Data excerpts:
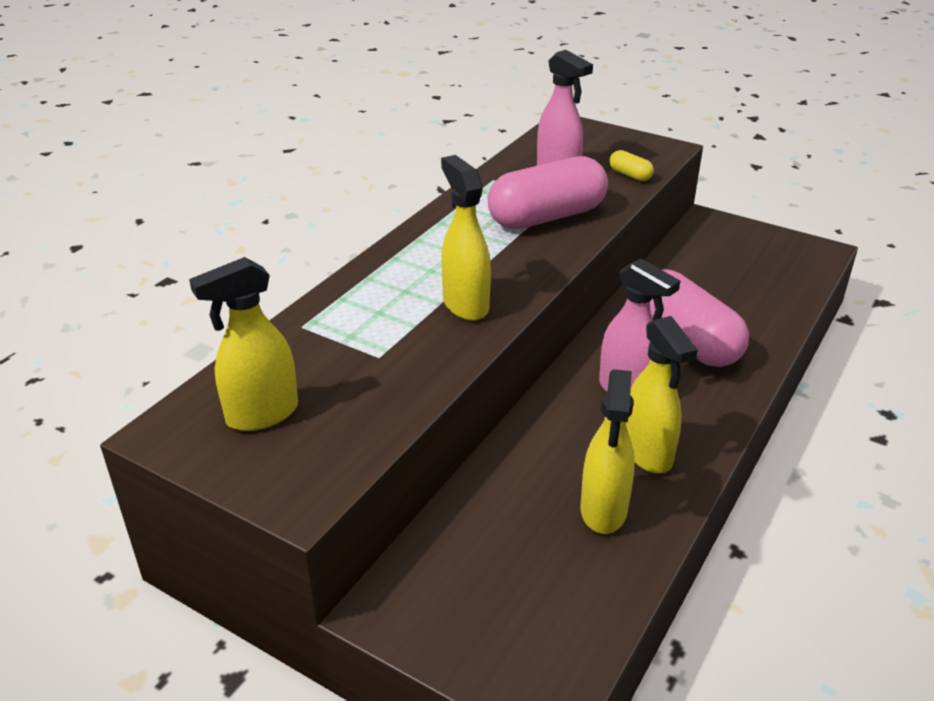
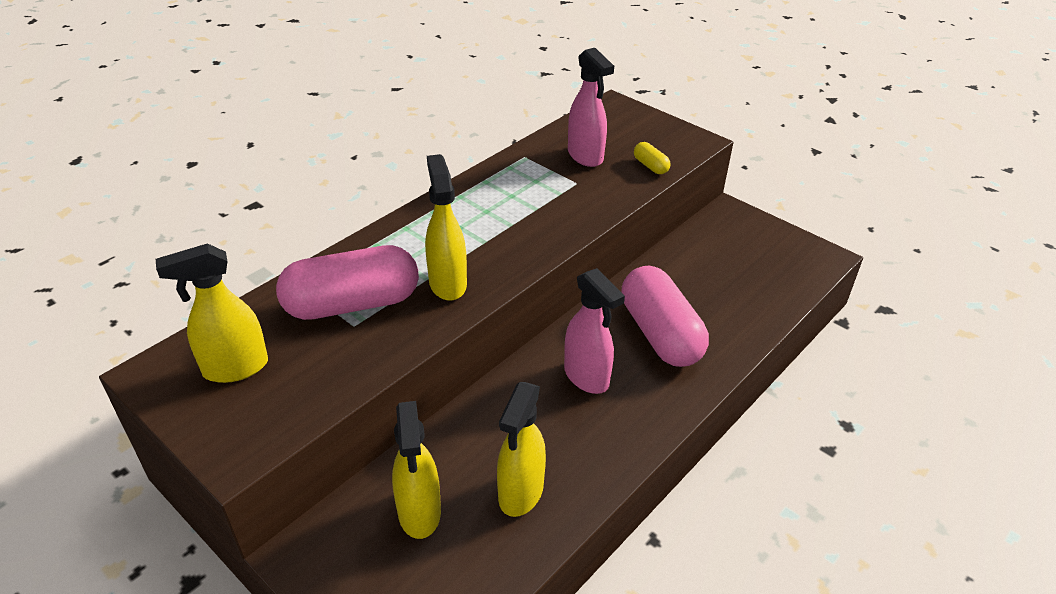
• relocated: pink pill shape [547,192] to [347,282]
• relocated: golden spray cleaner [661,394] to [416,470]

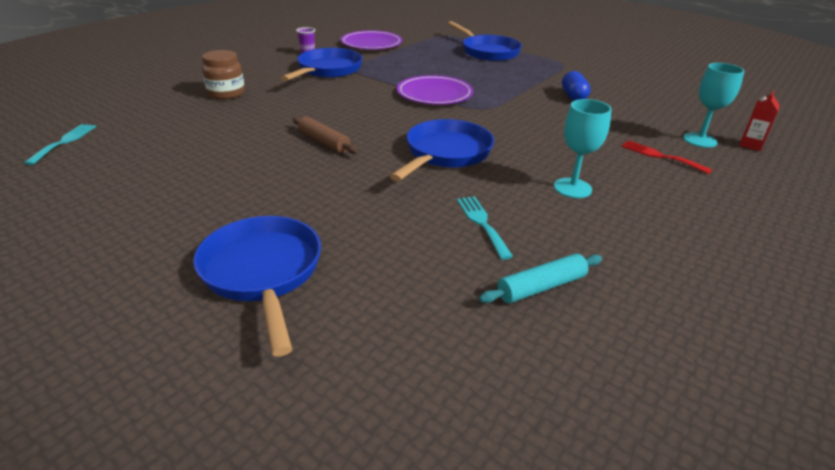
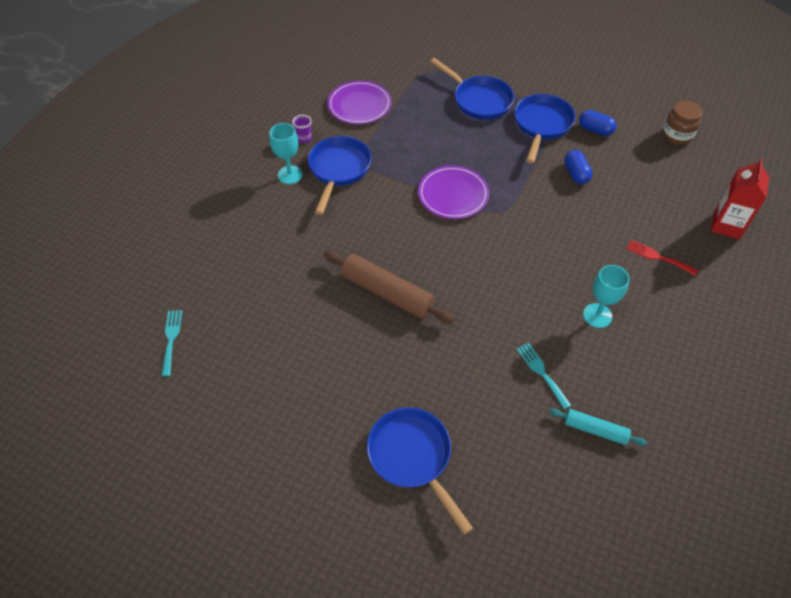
• appeared: cobalt pill shape [598,123]
• relocated: dark brown jam jar [223,75] to [682,123]
• relocated: cobalt pan [442,150] to [545,128]
• relocated: aqua wine glass [713,105] to [286,153]
• spun: aqua rolling pin [540,278] = [598,427] 60 degrees clockwise
• size: dark brown rolling pin [325,135] = [389,286] x1.76
• size: scarlet milk carton [759,120] = [740,198] x1.79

TASK TO COMPLETE: Copy every line above that holds the word "dark".

WRITTEN RESPONSE:
• relocated: dark brown jam jar [223,75] to [682,123]
• size: dark brown rolling pin [325,135] = [389,286] x1.76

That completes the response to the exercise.